WHAT THE EXERCISE ASKS
Print every line of the records below word for word, and leave out the pictures.

● ● ● ● ●

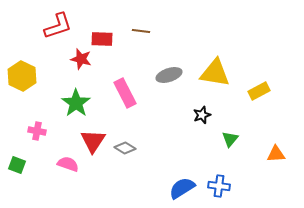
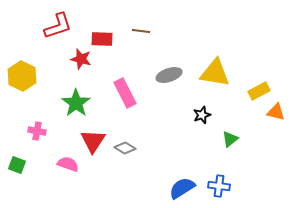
green triangle: rotated 12 degrees clockwise
orange triangle: moved 42 px up; rotated 18 degrees clockwise
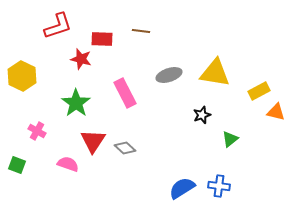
pink cross: rotated 18 degrees clockwise
gray diamond: rotated 10 degrees clockwise
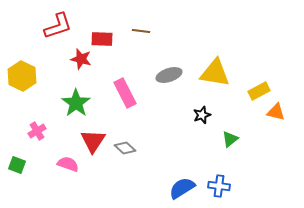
pink cross: rotated 30 degrees clockwise
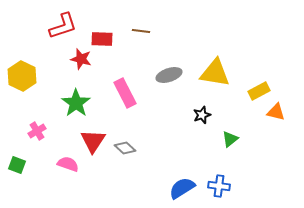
red L-shape: moved 5 px right
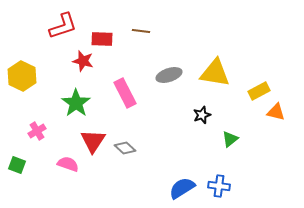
red star: moved 2 px right, 2 px down
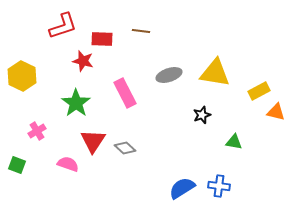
green triangle: moved 4 px right, 3 px down; rotated 48 degrees clockwise
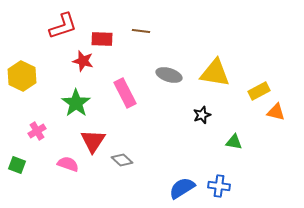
gray ellipse: rotated 35 degrees clockwise
gray diamond: moved 3 px left, 12 px down
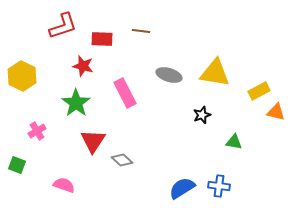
red star: moved 5 px down
pink semicircle: moved 4 px left, 21 px down
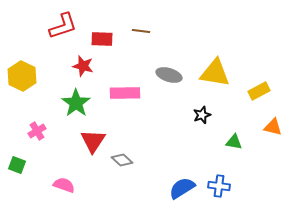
pink rectangle: rotated 64 degrees counterclockwise
orange triangle: moved 3 px left, 15 px down
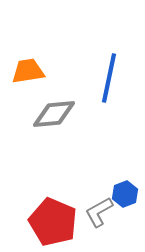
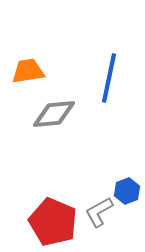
blue hexagon: moved 2 px right, 3 px up
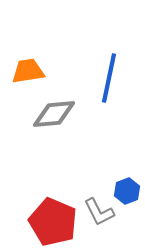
gray L-shape: rotated 88 degrees counterclockwise
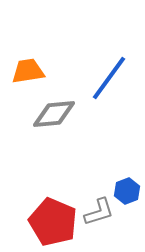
blue line: rotated 24 degrees clockwise
gray L-shape: rotated 80 degrees counterclockwise
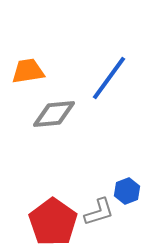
red pentagon: rotated 12 degrees clockwise
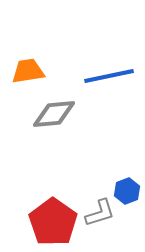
blue line: moved 2 px up; rotated 42 degrees clockwise
gray L-shape: moved 1 px right, 1 px down
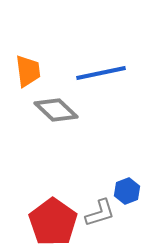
orange trapezoid: rotated 92 degrees clockwise
blue line: moved 8 px left, 3 px up
gray diamond: moved 2 px right, 4 px up; rotated 48 degrees clockwise
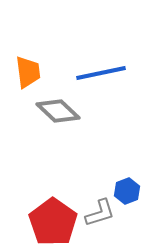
orange trapezoid: moved 1 px down
gray diamond: moved 2 px right, 1 px down
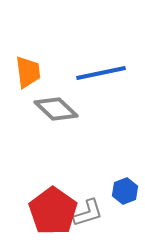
gray diamond: moved 2 px left, 2 px up
blue hexagon: moved 2 px left
gray L-shape: moved 12 px left
red pentagon: moved 11 px up
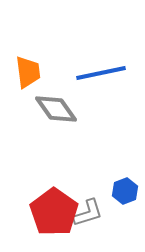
gray diamond: rotated 12 degrees clockwise
red pentagon: moved 1 px right, 1 px down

● ● ● ● ●

RESPONSE TO THIS TASK
green triangle: rotated 12 degrees clockwise
orange triangle: moved 42 px up; rotated 18 degrees clockwise
pink cross: rotated 18 degrees clockwise
gray diamond: rotated 10 degrees clockwise
pink cross: rotated 30 degrees clockwise
red L-shape: moved 5 px right
red star: moved 2 px right, 2 px down
green triangle: moved 4 px right, 3 px down; rotated 48 degrees clockwise
gray ellipse: rotated 35 degrees clockwise
gray diamond: moved 3 px left, 12 px down
red star: moved 5 px down
pink semicircle: moved 4 px left, 21 px down
pink rectangle: rotated 64 degrees counterclockwise
orange triangle: moved 3 px left, 15 px down
blue hexagon: moved 2 px right, 3 px up
gray L-shape: rotated 88 degrees counterclockwise
blue line: rotated 24 degrees clockwise
gray L-shape: rotated 80 degrees counterclockwise
red pentagon: rotated 12 degrees clockwise
blue line: moved 2 px up; rotated 42 degrees clockwise
gray L-shape: moved 1 px right, 1 px down
orange trapezoid: rotated 92 degrees clockwise
blue line: moved 8 px left, 3 px up
gray diamond: moved 2 px right, 4 px up; rotated 48 degrees clockwise
orange trapezoid: moved 1 px down
gray diamond: moved 2 px right, 1 px down
gray diamond: moved 2 px left, 2 px up
blue hexagon: moved 2 px left
gray L-shape: moved 12 px left
red pentagon: moved 11 px up
gray diamond: rotated 12 degrees clockwise
red pentagon: moved 1 px right, 1 px down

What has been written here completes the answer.